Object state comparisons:

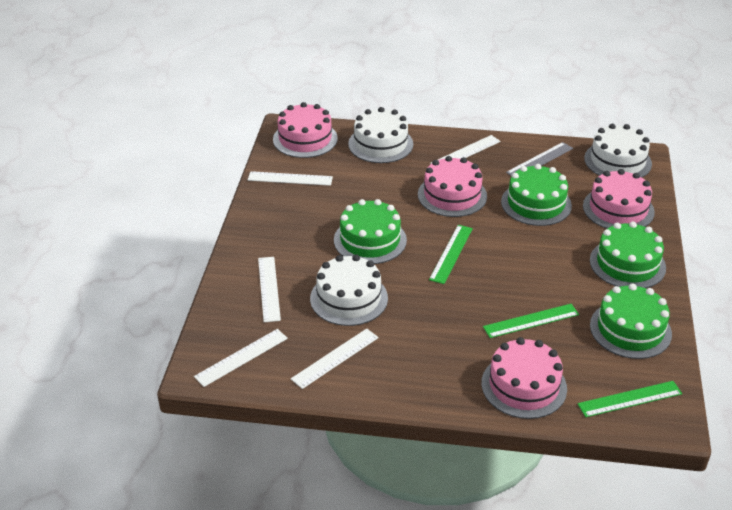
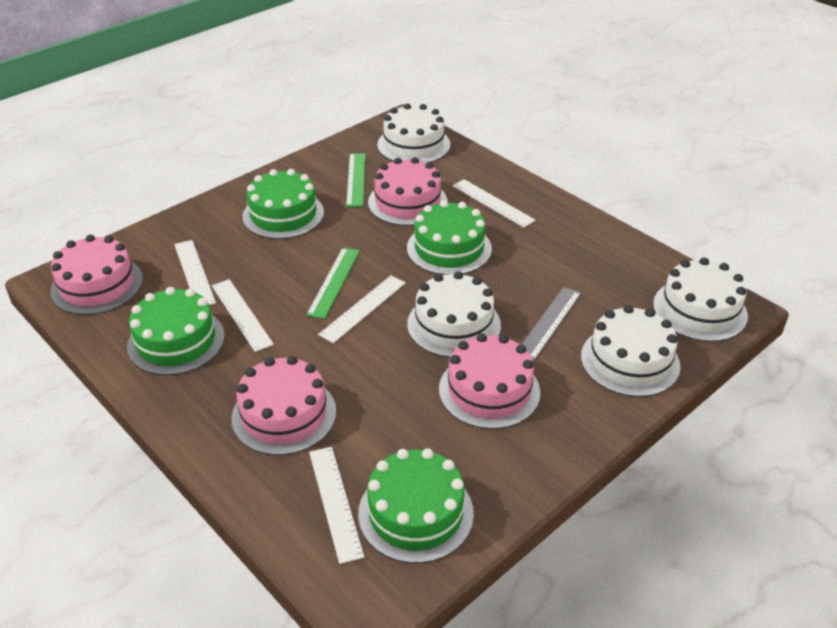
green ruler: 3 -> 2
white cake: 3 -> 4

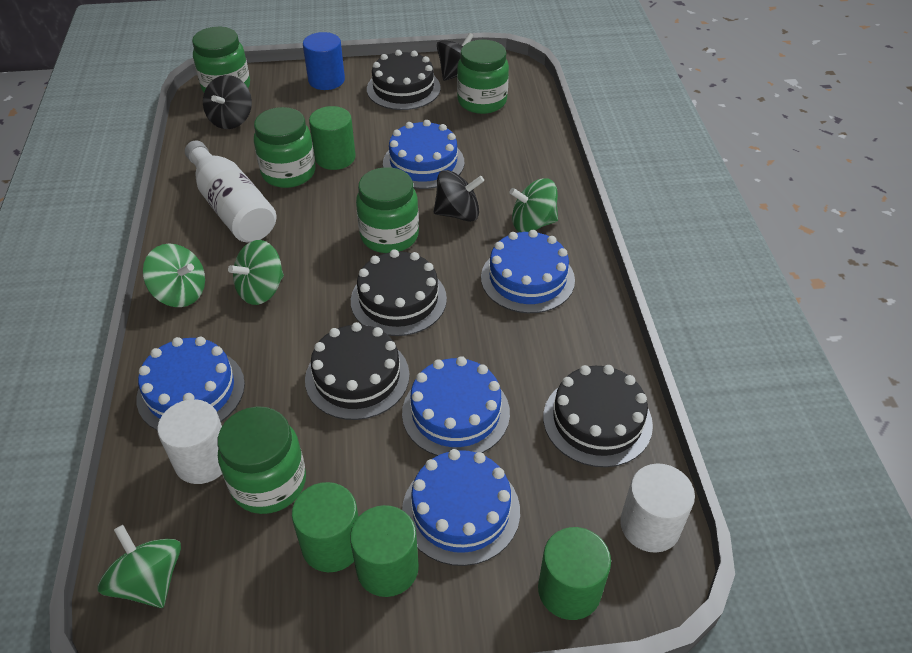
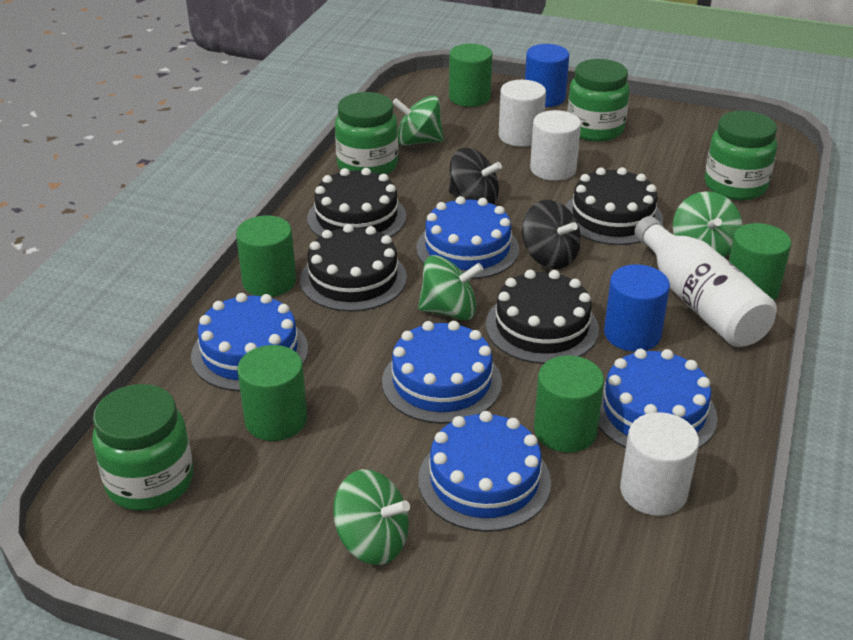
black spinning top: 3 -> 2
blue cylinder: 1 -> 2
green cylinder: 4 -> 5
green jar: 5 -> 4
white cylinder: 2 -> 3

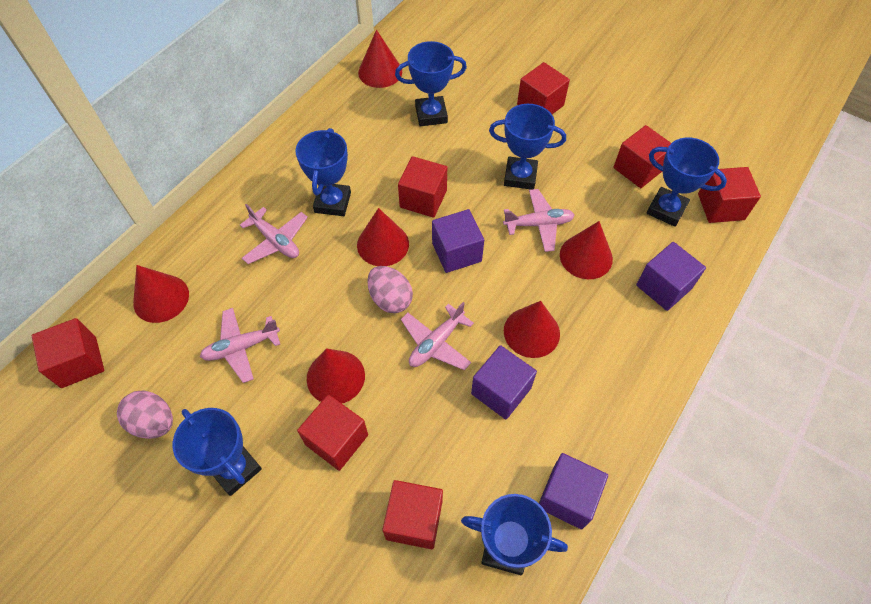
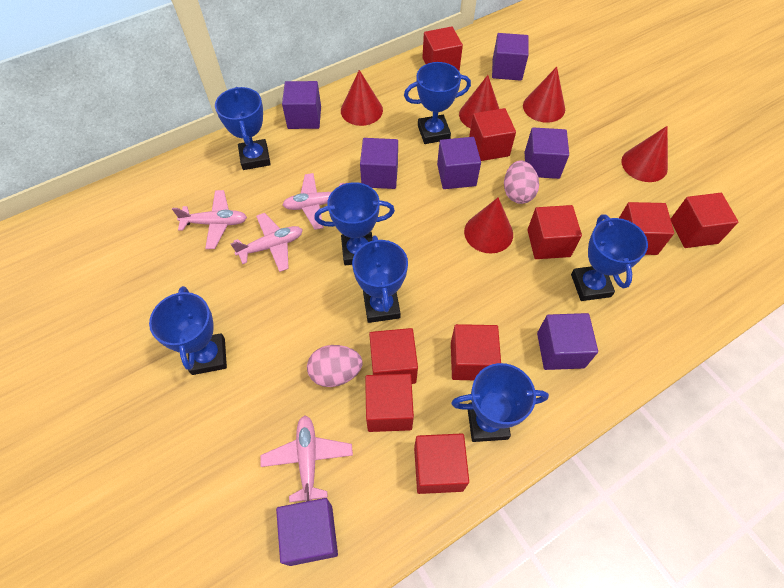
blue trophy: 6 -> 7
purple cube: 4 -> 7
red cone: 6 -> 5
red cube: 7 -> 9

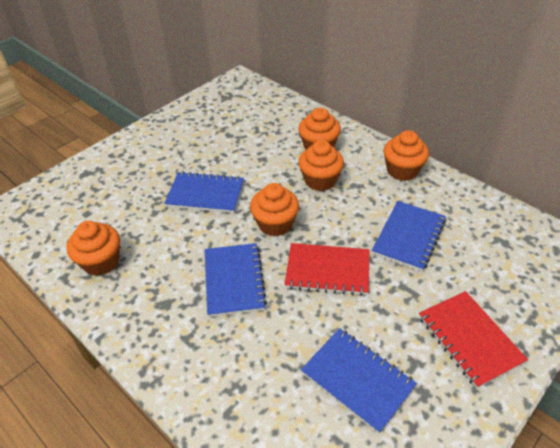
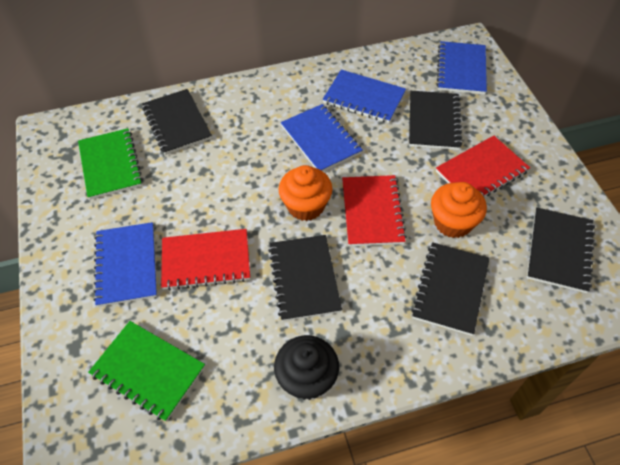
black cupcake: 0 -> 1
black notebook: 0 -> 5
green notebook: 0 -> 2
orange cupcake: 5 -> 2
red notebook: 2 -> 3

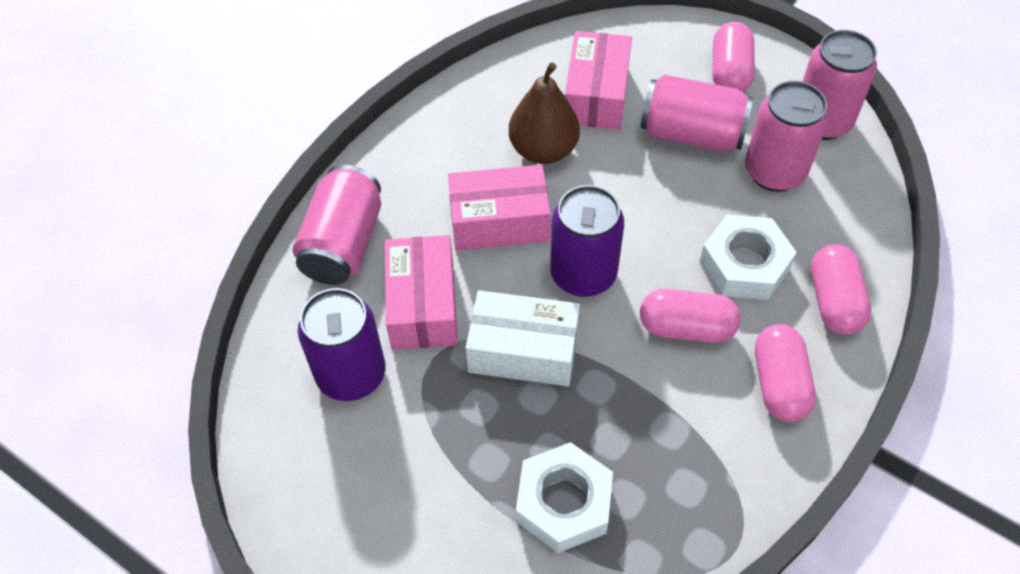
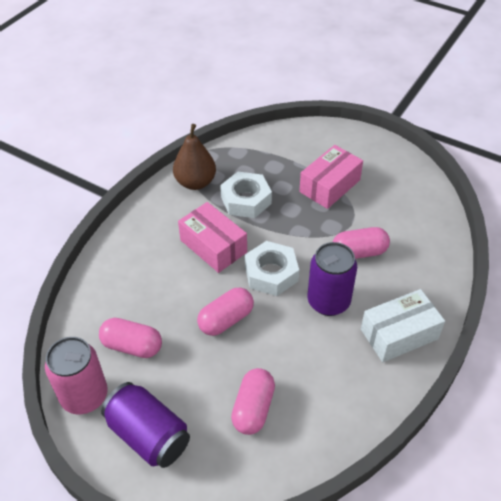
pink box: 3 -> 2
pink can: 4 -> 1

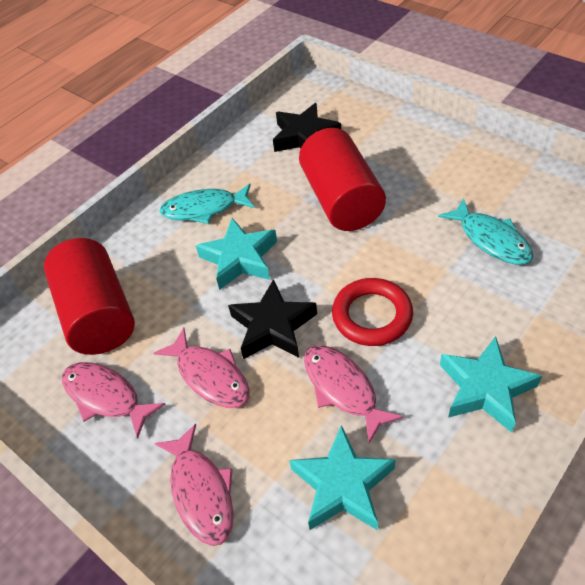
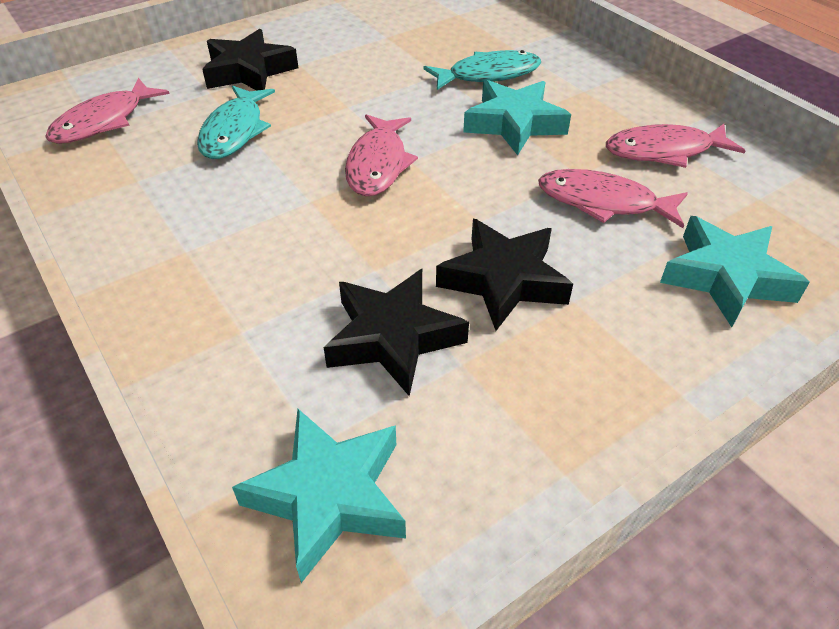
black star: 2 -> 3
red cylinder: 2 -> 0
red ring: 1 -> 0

REQUIRED WORK
Your task is to retype the lines running from the one that contains "red notebook: 2 -> 3" through the end of the records, and nothing else. Pictures are not part of the copy.

FINISHED TASK
red notebook: 2 -> 3

pink box: 3 -> 2
pink can: 4 -> 1

black star: 2 -> 3
red cylinder: 2 -> 0
red ring: 1 -> 0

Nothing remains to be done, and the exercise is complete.